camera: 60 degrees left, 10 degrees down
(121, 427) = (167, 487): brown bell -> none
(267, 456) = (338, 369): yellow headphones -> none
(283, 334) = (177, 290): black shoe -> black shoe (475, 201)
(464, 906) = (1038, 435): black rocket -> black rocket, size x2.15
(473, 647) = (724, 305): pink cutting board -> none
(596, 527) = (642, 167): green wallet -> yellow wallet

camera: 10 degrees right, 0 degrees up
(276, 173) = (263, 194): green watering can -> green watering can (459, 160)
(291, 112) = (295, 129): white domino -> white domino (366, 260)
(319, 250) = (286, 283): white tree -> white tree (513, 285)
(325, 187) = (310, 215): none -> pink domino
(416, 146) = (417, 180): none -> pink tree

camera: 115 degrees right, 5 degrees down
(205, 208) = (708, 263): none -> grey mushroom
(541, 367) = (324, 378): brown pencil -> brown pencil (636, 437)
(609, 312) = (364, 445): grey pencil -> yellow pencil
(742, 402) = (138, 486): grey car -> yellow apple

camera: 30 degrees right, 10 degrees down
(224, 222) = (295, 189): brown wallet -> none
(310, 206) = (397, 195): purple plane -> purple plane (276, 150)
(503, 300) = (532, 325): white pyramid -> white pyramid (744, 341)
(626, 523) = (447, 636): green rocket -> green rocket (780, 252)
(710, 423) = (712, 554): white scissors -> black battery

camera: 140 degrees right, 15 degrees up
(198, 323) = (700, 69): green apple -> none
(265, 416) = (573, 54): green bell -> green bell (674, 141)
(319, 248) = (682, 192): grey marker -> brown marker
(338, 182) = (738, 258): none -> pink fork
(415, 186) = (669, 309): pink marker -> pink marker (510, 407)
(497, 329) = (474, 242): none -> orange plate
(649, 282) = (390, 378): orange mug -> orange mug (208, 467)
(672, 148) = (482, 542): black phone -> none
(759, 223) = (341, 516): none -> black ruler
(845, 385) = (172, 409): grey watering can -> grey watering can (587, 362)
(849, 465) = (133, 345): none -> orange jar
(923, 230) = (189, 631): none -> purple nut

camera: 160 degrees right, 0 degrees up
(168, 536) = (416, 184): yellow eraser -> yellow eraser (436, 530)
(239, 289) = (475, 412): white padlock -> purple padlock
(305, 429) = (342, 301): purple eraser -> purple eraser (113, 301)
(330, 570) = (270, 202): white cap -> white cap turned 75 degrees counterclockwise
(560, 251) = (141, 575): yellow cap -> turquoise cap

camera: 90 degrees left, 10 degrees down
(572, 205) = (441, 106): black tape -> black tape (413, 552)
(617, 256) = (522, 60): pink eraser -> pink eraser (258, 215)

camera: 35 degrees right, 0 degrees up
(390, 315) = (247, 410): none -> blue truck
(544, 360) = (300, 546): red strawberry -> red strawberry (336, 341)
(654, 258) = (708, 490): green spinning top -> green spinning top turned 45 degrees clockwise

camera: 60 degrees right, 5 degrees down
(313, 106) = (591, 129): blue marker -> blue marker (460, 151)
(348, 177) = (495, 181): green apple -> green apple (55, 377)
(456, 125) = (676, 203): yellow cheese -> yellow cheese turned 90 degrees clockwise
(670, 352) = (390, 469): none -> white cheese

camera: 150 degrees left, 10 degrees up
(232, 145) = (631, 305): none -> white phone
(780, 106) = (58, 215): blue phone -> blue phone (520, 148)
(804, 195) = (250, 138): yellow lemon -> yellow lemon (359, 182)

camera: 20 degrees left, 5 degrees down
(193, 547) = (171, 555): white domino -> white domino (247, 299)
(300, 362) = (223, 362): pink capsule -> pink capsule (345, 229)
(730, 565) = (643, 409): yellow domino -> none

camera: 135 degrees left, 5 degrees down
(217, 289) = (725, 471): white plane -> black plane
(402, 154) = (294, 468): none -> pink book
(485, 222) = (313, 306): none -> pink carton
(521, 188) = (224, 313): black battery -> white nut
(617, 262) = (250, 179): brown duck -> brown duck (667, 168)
++++
EXERCISE:
Out of the data above, set down the lines from the one with "(541, 367) = (324, 378): brown" to the one with "(224, 222) = (295, 189): brown wallet -> none", both included, exactly as written and with no additions.

YOUR SOLUTION:
(541, 367) = (324, 378): brown pencil -> brown pencil (636, 437)
(609, 312) = (364, 445): grey pencil -> yellow pencil
(742, 402) = (138, 486): grey car -> yellow apple

camera: 30 degrees right, 10 degrees down
(224, 222) = (295, 189): brown wallet -> none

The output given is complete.